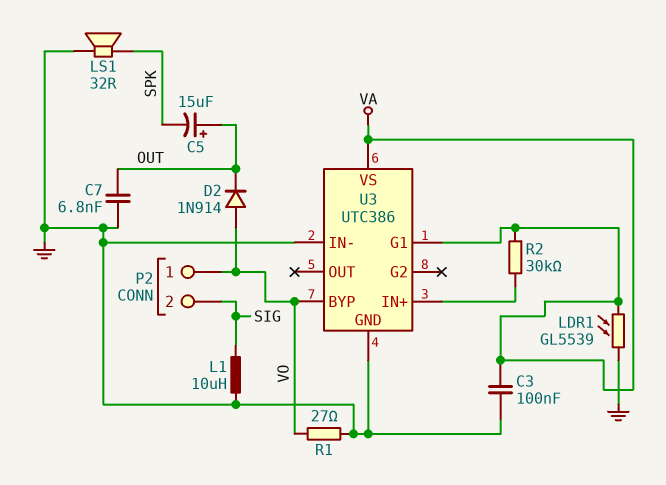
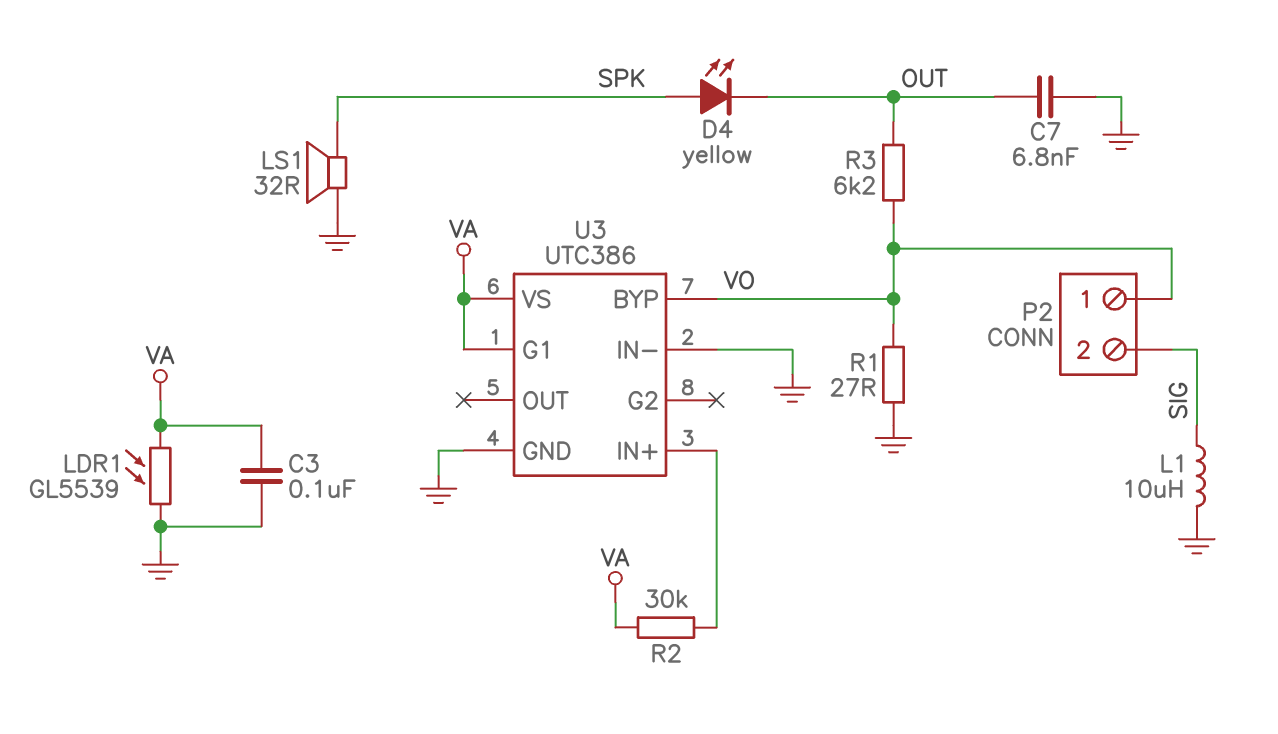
C5: 15uF (plus OUT, minus SPK) -> none
D2: diode 1N914 (A VO, K OUT) -> none
D4: none -> LED yellow (A SPK, K OUT)
R3: none -> 6.2k (OUT, VO)

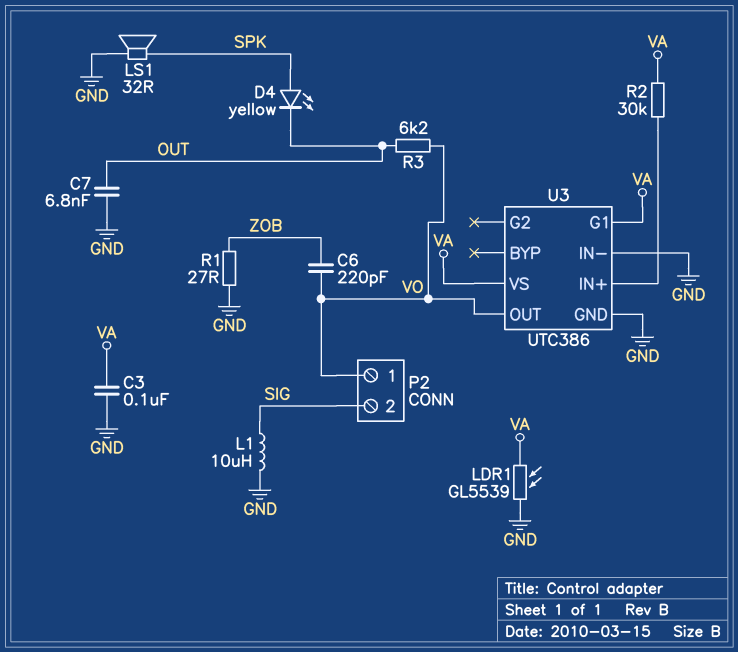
C6: none -> 220pF (VO, ZOB)
R1: 27 (GND, VO) -> 27 (GND, ZOB)
U3 pin BYP: VO -> none
U3 pin OUT: none -> VO

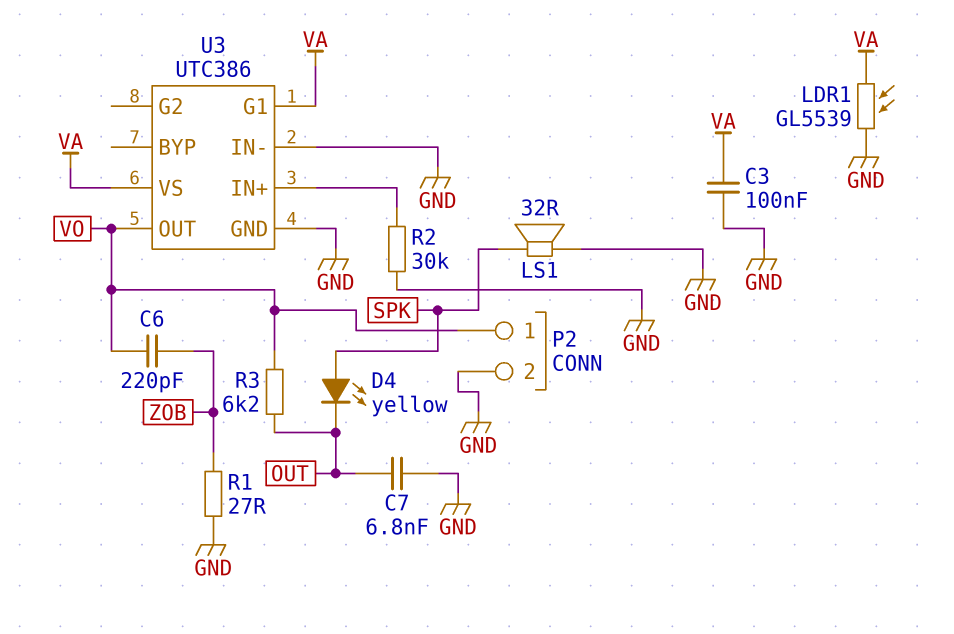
L1: 10uH (GND, SIG) -> none
P2 pin 2: SIG -> GND
R2: 30k (U3/IN+, VA) -> 30k (GND, U3/IN+)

--------------------------------

The records must come back exactly, with their pictures removed.

C5: 15uF (plus OUT, minus SPK) -> none
D2: diode 1N914 (A VO, K OUT) -> none
D4: none -> LED yellow (A SPK, K OUT)
R3: none -> 6.2k (OUT, VO)

C6: none -> 220pF (VO, ZOB)
R1: 27 (GND, VO) -> 27 (GND, ZOB)
U3 pin BYP: VO -> none
U3 pin OUT: none -> VO

L1: 10uH (GND, SIG) -> none
P2 pin 2: SIG -> GND
R2: 30k (U3/IN+, VA) -> 30k (GND, U3/IN+)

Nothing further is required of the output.